(Content revision data)
▶

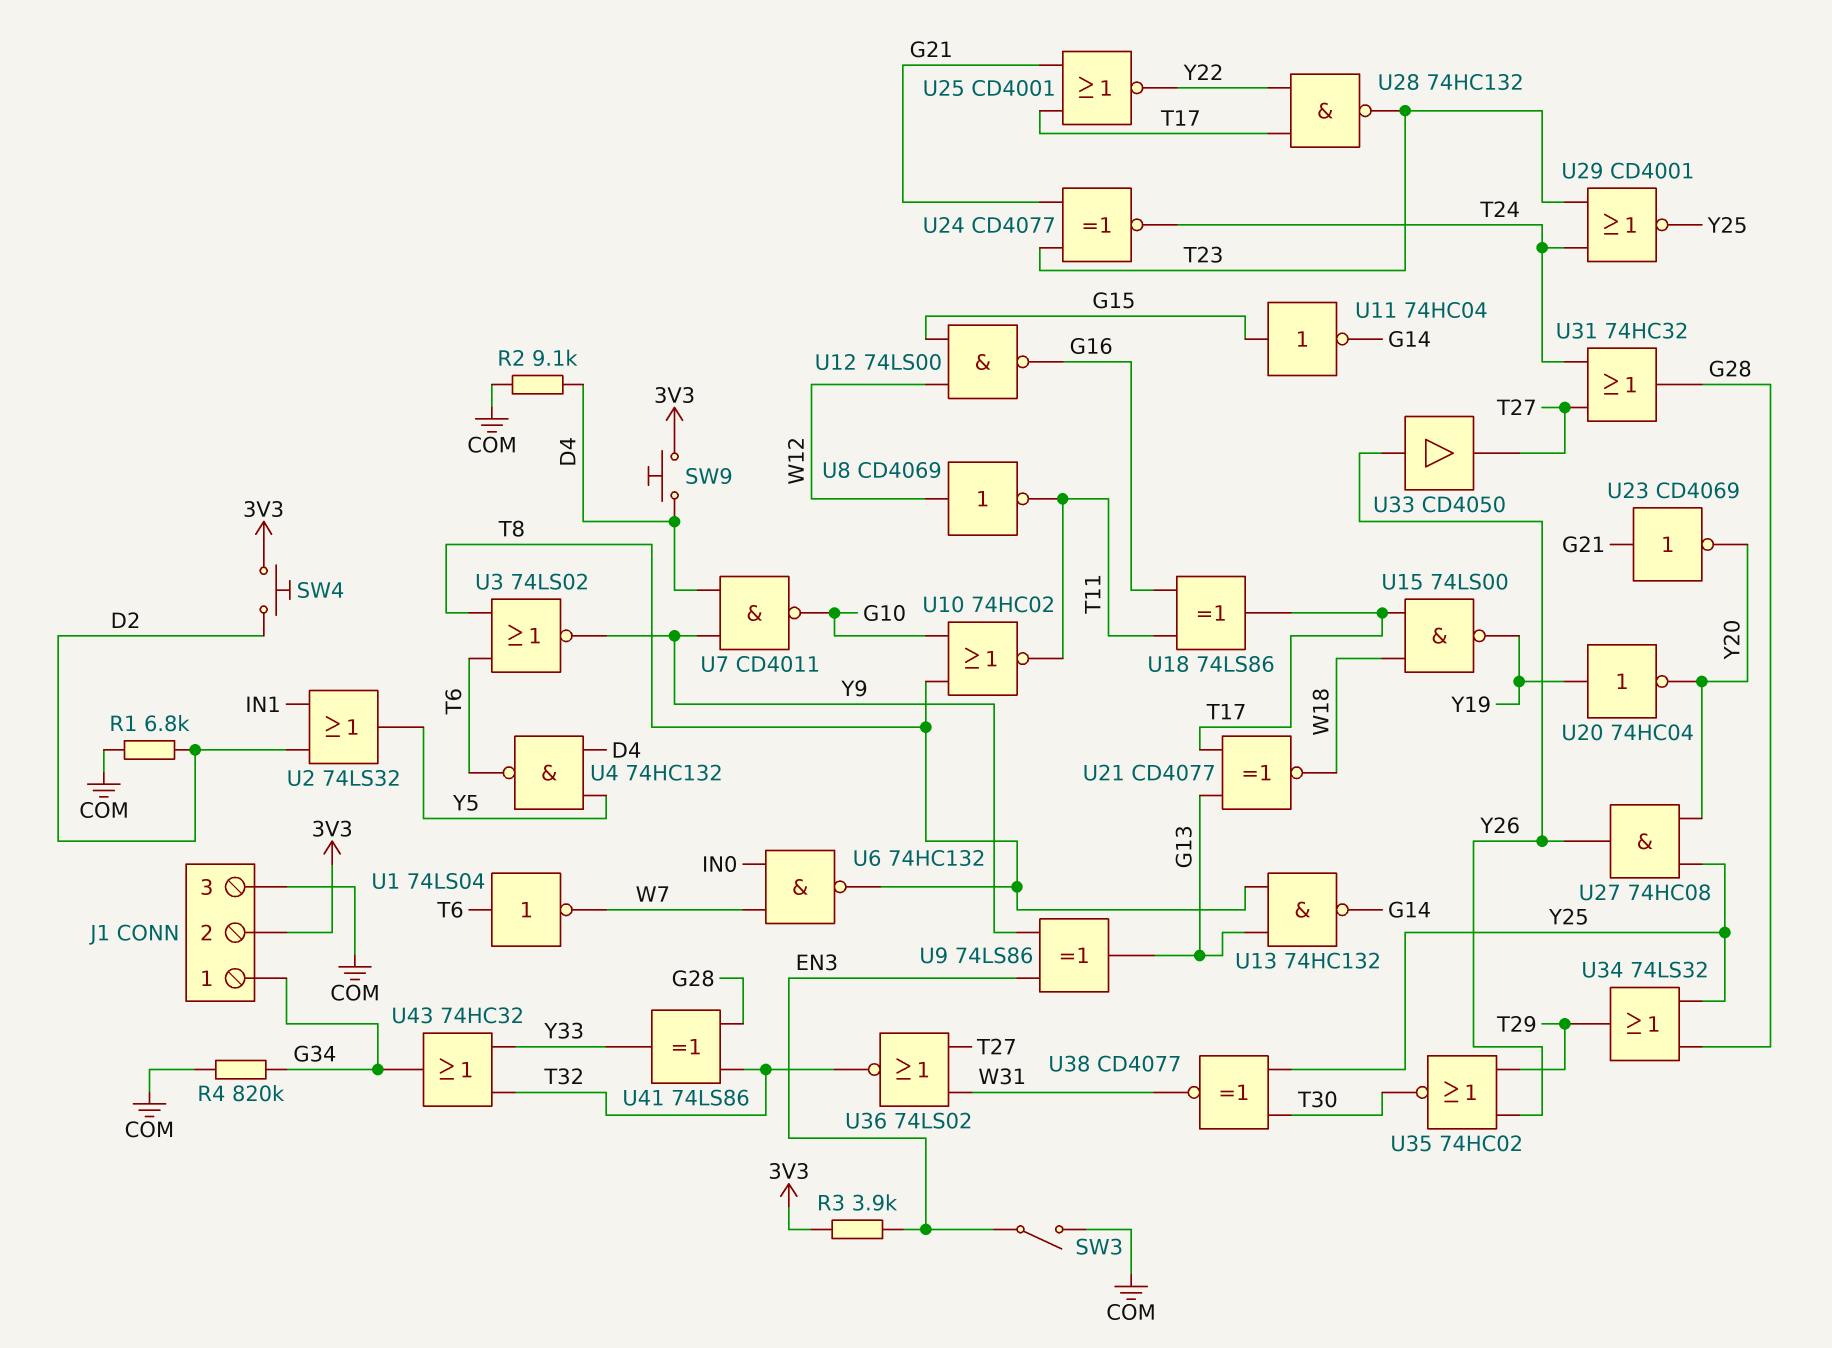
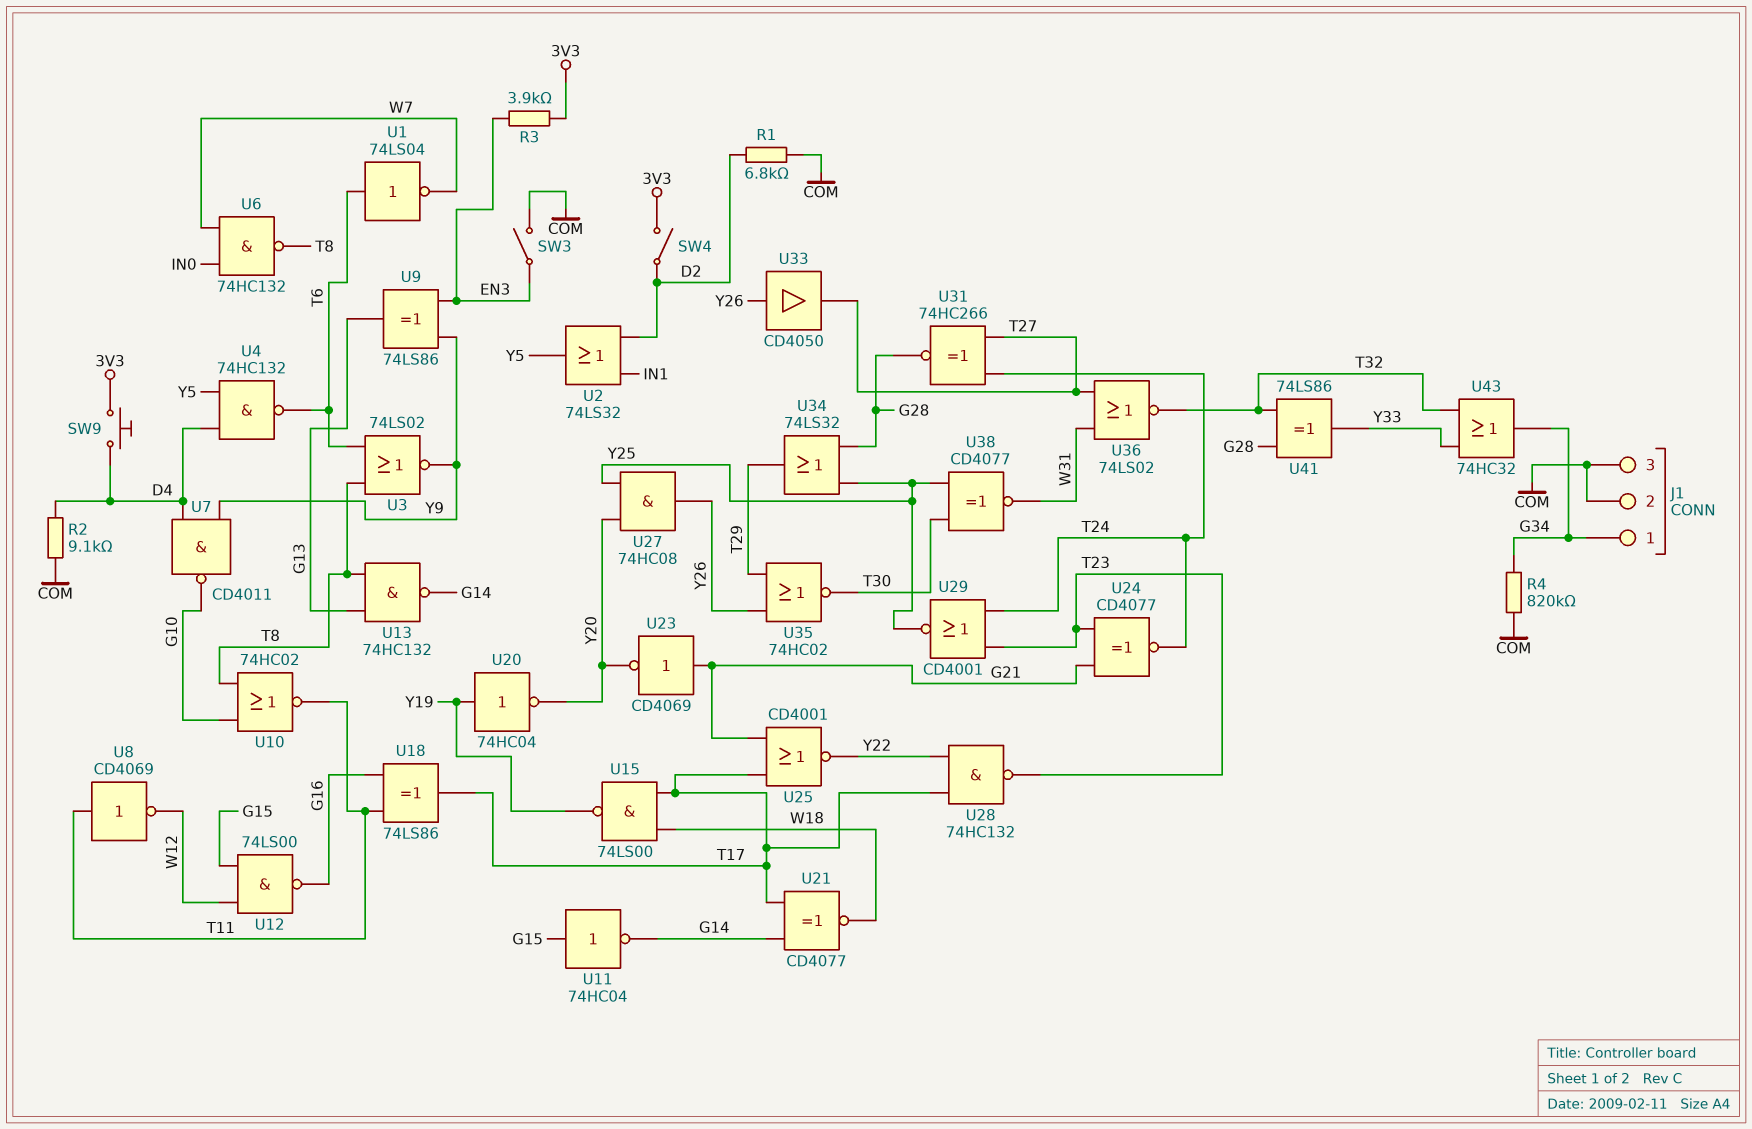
J1 pin 2: 3V3 -> COM
SW4: button (3V3, D2) -> switch (3V3, D2)
U8: NOT CD4069 (in W12, out T11) -> NOT CD4069 (in T11, out W12)
U21: XNOR CD4077 (in G13, in T17, out W18) -> XNOR CD4077 (in G14, in T17, out W18)
U31: OR 74HC32 (in T24, in T27, out G28) -> XNOR 74HC266 (in T24, in T27, out G28)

◀

§ About this exercise:
If a line in the entries above contains "XNOR", report it.

§ Answer for this exercise:
U21: XNOR CD4077 (in G13, in T17, out W18) -> XNOR CD4077 (in G14, in T17, out W18)
U31: OR 74HC32 (in T24, in T27, out G28) -> XNOR 74HC266 (in T24, in T27, out G28)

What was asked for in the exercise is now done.